** DATASET EXCERPTS follows **

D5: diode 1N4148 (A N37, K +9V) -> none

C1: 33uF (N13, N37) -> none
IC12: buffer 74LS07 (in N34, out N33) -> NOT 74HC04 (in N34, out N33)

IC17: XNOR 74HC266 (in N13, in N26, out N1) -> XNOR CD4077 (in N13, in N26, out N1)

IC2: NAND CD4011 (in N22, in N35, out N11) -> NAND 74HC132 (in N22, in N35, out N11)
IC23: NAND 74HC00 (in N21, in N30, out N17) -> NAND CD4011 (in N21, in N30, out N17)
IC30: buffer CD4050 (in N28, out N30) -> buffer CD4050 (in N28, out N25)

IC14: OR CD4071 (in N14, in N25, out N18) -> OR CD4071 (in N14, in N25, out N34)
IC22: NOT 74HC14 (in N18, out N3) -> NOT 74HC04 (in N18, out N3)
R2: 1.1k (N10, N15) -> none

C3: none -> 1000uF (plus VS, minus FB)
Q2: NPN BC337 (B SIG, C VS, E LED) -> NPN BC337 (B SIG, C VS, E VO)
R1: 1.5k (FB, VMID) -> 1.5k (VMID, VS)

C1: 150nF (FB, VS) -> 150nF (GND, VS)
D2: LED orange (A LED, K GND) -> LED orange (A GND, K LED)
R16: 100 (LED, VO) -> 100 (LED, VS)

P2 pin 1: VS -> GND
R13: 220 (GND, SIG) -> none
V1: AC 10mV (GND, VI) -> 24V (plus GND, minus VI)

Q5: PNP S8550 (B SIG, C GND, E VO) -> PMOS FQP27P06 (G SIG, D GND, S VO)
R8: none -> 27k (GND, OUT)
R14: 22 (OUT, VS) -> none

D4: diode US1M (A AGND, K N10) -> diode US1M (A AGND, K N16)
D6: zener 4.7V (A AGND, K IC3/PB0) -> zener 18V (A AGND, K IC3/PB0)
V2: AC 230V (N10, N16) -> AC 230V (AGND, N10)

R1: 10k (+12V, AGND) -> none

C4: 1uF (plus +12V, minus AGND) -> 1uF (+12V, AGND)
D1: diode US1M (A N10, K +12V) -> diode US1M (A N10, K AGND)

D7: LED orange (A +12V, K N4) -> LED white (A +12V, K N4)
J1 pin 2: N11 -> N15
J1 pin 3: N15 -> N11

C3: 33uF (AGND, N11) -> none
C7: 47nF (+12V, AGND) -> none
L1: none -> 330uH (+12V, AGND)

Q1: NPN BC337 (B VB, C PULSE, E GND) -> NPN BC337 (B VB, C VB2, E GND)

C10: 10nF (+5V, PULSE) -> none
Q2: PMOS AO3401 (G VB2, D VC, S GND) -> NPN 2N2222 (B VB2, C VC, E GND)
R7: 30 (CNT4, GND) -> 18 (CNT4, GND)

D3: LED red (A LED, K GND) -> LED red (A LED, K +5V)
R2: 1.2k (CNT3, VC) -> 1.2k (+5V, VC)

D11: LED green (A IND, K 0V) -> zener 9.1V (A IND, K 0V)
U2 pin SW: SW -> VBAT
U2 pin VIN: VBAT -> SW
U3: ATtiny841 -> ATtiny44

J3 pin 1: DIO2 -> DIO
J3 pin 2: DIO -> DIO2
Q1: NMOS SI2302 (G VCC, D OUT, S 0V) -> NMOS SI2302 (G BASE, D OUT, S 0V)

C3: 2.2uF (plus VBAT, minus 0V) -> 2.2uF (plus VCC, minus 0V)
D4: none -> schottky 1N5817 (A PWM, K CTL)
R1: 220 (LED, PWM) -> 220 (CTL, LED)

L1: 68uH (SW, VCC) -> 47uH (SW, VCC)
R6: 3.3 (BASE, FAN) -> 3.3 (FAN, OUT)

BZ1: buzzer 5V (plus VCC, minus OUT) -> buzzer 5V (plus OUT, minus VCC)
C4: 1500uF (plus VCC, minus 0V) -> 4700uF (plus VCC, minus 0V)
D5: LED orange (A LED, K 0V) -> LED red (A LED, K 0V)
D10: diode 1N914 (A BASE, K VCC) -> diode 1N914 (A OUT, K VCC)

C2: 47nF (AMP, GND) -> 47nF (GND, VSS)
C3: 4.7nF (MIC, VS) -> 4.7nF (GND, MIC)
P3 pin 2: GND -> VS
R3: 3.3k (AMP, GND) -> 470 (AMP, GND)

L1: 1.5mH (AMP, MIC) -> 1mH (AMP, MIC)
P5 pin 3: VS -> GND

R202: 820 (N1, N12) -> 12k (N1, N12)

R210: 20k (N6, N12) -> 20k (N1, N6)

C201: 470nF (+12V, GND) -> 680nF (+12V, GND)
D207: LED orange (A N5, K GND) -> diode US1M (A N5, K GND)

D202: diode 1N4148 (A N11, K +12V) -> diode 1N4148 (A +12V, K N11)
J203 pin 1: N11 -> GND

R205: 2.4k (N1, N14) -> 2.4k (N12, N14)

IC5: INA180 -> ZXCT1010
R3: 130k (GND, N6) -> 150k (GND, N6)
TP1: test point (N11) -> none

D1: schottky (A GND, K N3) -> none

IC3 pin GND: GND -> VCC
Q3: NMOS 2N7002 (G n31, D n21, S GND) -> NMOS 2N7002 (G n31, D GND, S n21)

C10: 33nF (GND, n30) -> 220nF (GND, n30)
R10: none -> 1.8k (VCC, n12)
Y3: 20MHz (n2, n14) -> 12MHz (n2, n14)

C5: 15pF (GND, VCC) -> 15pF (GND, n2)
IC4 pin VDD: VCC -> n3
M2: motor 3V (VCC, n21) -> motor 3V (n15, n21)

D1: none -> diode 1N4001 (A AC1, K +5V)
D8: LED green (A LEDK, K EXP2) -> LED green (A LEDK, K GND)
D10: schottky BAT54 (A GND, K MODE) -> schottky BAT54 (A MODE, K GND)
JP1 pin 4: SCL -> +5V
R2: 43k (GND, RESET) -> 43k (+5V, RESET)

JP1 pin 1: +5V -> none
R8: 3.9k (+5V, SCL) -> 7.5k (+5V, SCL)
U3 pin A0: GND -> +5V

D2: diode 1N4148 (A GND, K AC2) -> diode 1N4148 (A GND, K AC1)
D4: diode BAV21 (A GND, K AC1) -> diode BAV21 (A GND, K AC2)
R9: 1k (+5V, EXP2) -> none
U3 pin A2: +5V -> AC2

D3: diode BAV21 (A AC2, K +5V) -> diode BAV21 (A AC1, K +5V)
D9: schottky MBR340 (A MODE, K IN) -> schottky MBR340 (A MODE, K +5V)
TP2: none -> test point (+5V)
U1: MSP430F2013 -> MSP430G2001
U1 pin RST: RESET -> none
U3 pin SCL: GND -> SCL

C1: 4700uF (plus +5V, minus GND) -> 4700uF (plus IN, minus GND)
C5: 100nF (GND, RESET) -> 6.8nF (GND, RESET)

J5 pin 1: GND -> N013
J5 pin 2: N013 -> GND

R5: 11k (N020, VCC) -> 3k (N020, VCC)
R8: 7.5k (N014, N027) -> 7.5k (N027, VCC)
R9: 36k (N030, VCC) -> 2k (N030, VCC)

** End of DATASET EXCERPTS **

Of all the entries above, retype exactly the lines from the line with "Q2: NPN BC337" to the line with "R14: 22 (OUT, VS) -> none", both included, and no others.

* TASK RESPONSE *
Q2: NPN BC337 (B SIG, C VS, E LED) -> NPN BC337 (B SIG, C VS, E VO)
R1: 1.5k (FB, VMID) -> 1.5k (VMID, VS)

C1: 150nF (FB, VS) -> 150nF (GND, VS)
D2: LED orange (A LED, K GND) -> LED orange (A GND, K LED)
R16: 100 (LED, VO) -> 100 (LED, VS)

P2 pin 1: VS -> GND
R13: 220 (GND, SIG) -> none
V1: AC 10mV (GND, VI) -> 24V (plus GND, minus VI)

Q5: PNP S8550 (B SIG, C GND, E VO) -> PMOS FQP27P06 (G SIG, D GND, S VO)
R8: none -> 27k (GND, OUT)
R14: 22 (OUT, VS) -> none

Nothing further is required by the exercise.